* [Task requirements]: The answer is the first line of the listing and every line after it through the one containing "cyan brick I5", exact, with pictures removed.

* [Source records]:
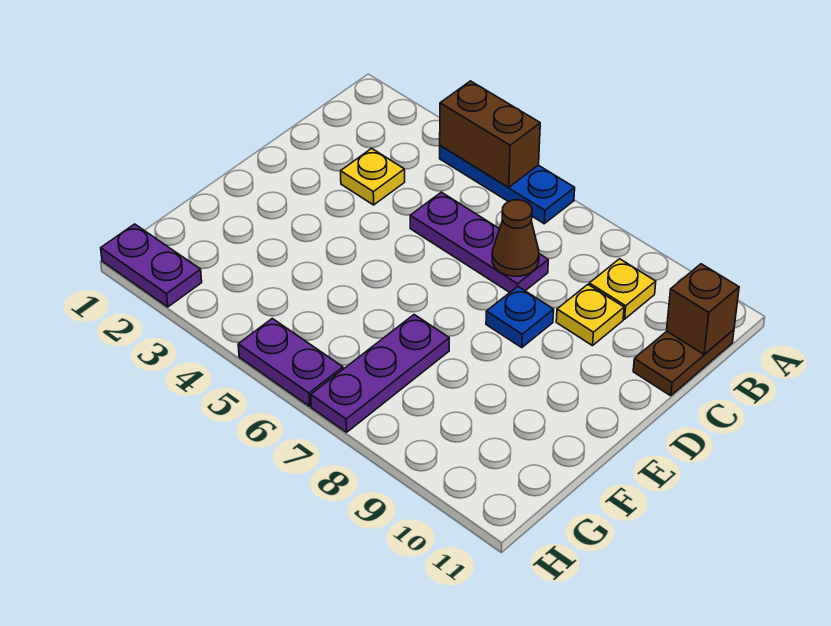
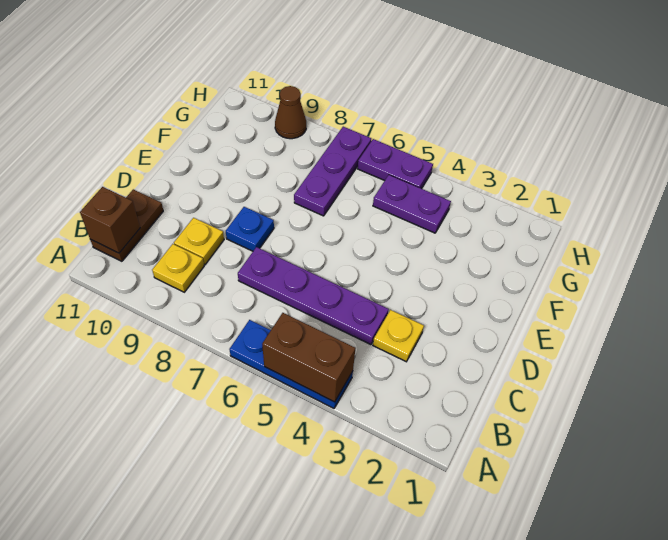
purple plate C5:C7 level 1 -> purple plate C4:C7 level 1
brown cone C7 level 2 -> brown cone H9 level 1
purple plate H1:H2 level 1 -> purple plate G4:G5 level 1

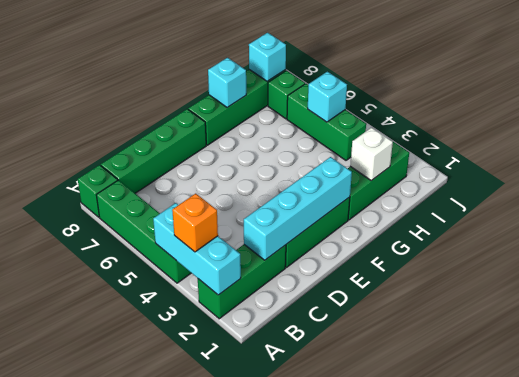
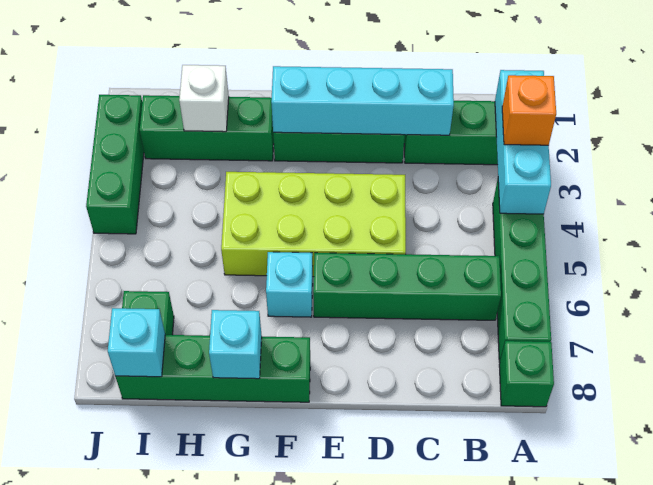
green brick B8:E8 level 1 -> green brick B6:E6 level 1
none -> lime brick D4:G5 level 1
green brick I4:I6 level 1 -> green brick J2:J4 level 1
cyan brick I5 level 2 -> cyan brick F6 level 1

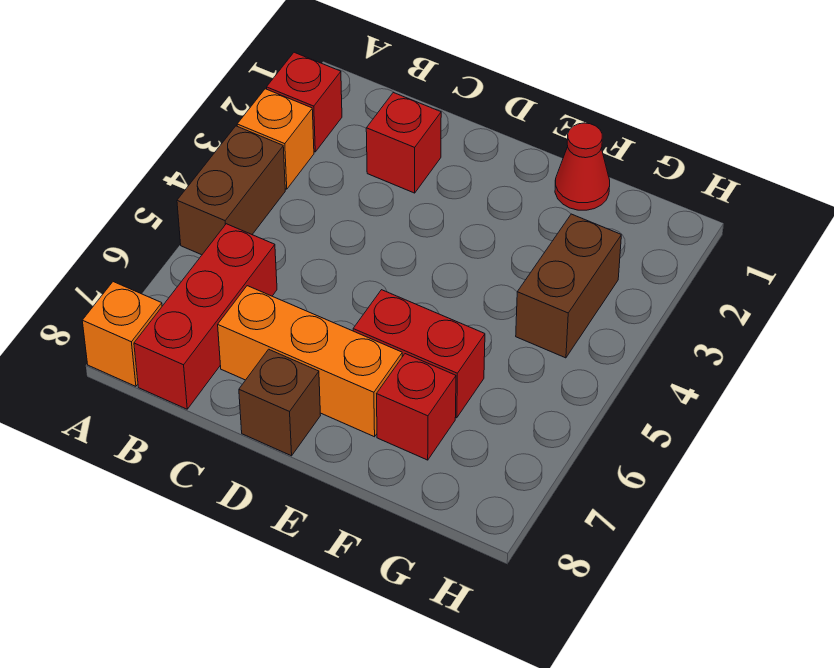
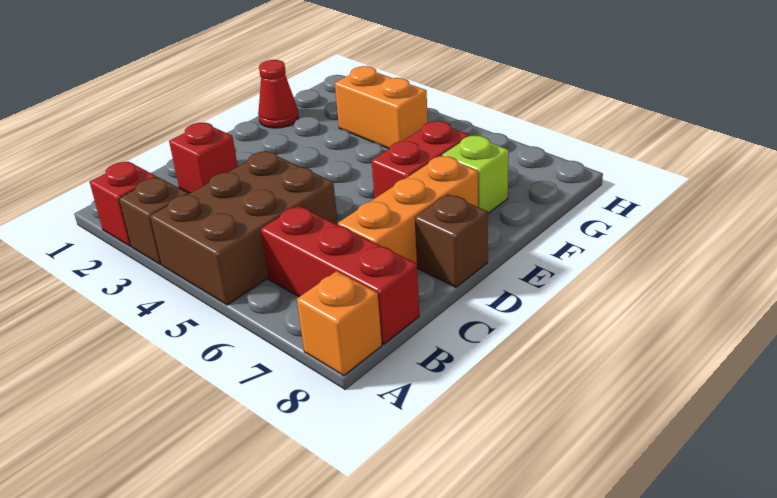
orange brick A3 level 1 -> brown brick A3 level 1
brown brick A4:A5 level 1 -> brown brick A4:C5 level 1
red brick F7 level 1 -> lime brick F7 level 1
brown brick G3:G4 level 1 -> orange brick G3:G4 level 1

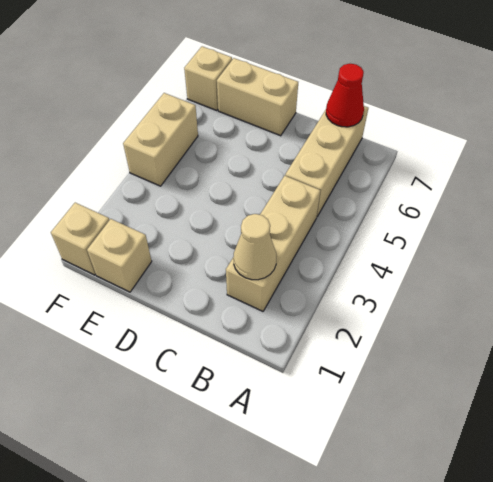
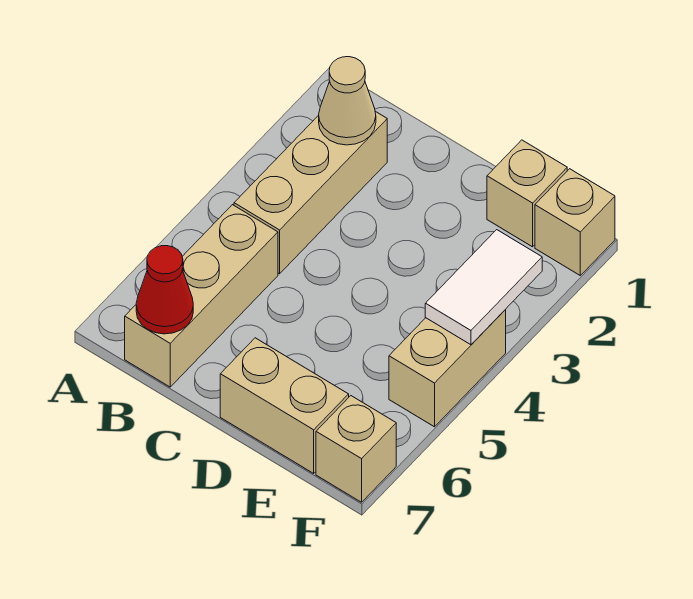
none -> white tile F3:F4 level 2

* [Exercise output]:
purple plate C5:C7 level 1 -> purple plate C4:C7 level 1
brown cone C7 level 2 -> brown cone H9 level 1
purple plate H1:H2 level 1 -> purple plate G4:G5 level 1

green brick B8:E8 level 1 -> green brick B6:E6 level 1
none -> lime brick D4:G5 level 1
green brick I4:I6 level 1 -> green brick J2:J4 level 1
cyan brick I5 level 2 -> cyan brick F6 level 1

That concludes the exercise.